→ **Records for processing**:
---+---
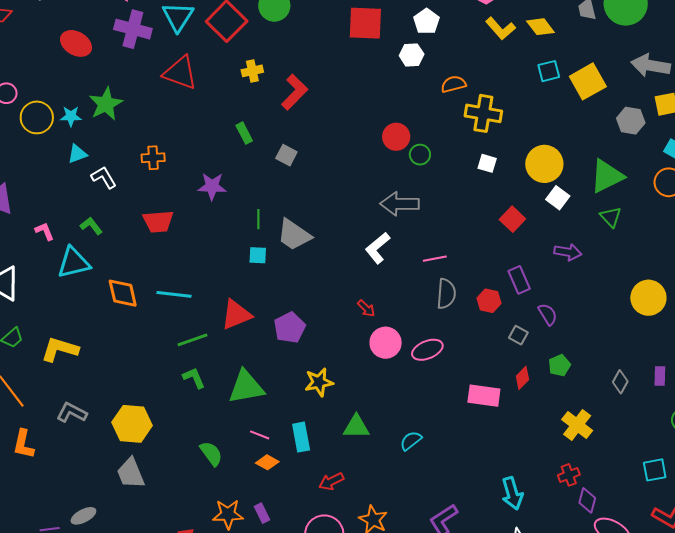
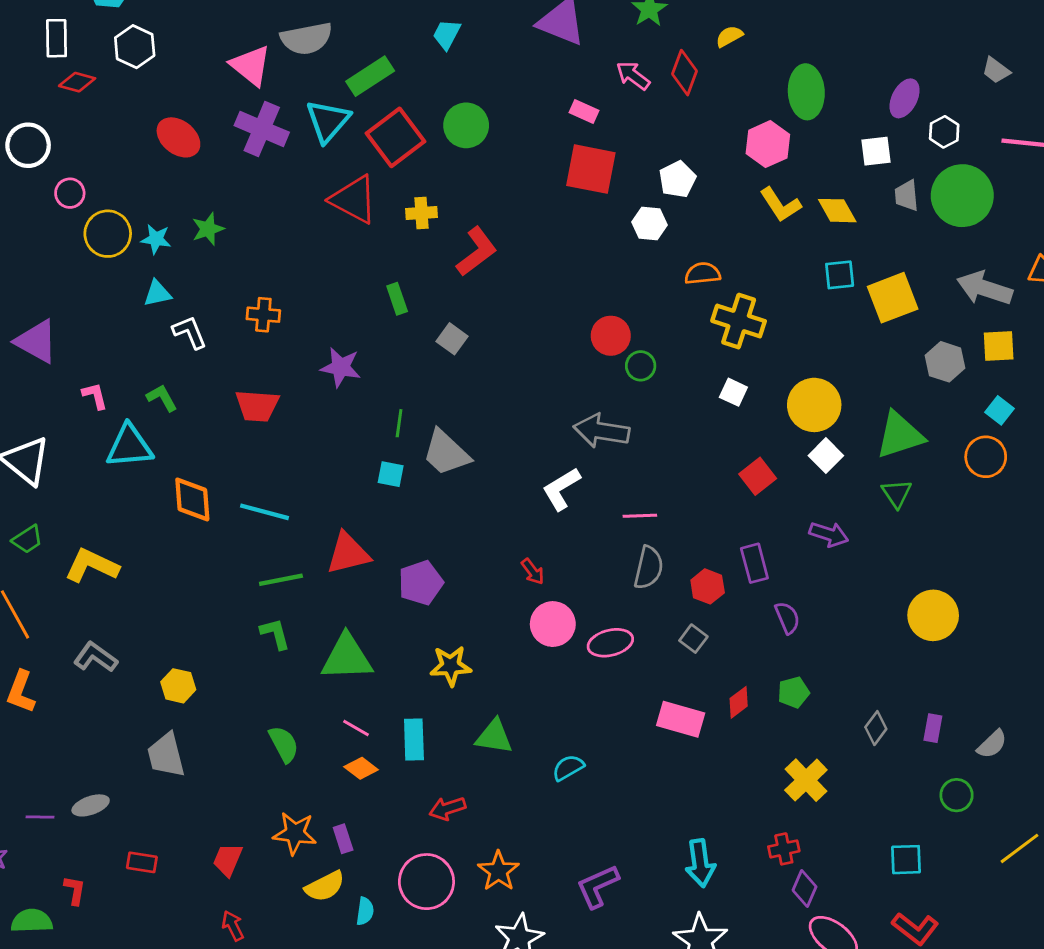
red triangle: (180, 73) -> (354, 199), moved
green star: (106, 104) -> (208, 229), size x0.7
gray square: (518, 335) -> (693, 639), moved
yellow hexagon: (132, 424) -> (178, 686), size x0.6

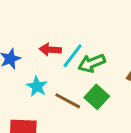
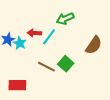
green arrow: (92, 63) -> (65, 19), moved
cyan star: (37, 86) -> (20, 43), moved

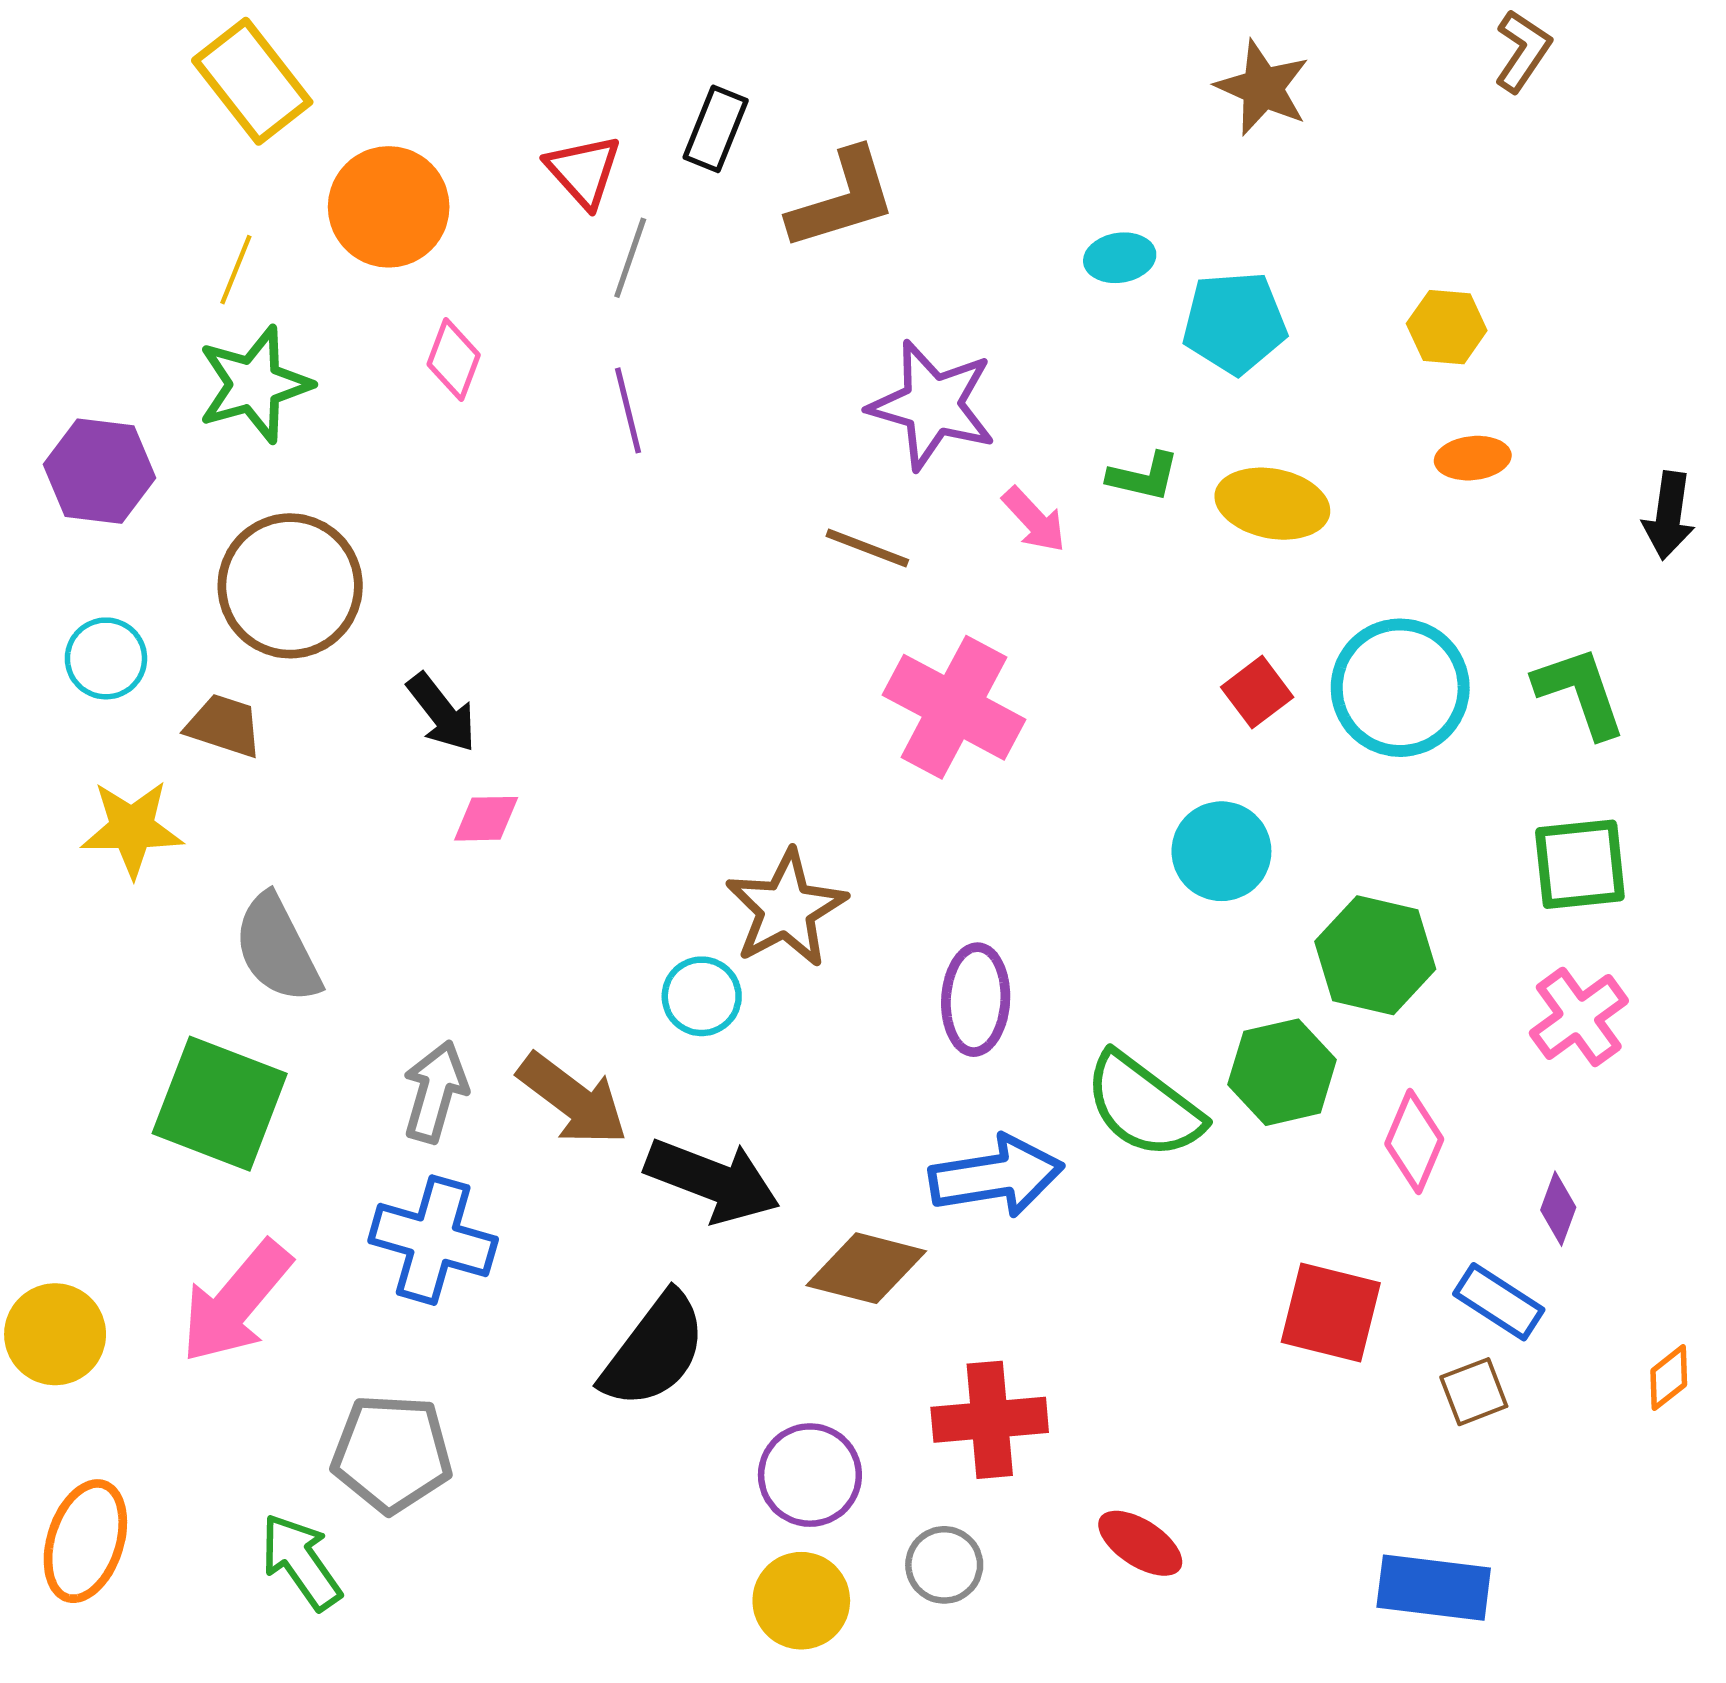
---+---
→ **Activity**:
Repeat the entries faithfully. Any picture gets left out.

→ **Solution to this task**:
red triangle: (180, 73) -> (354, 199), moved
green star: (106, 104) -> (208, 229), size x0.7
gray square: (518, 335) -> (693, 639), moved
yellow hexagon: (132, 424) -> (178, 686), size x0.6

green arrow: (92, 63) -> (65, 19), moved
cyan star: (37, 86) -> (20, 43), moved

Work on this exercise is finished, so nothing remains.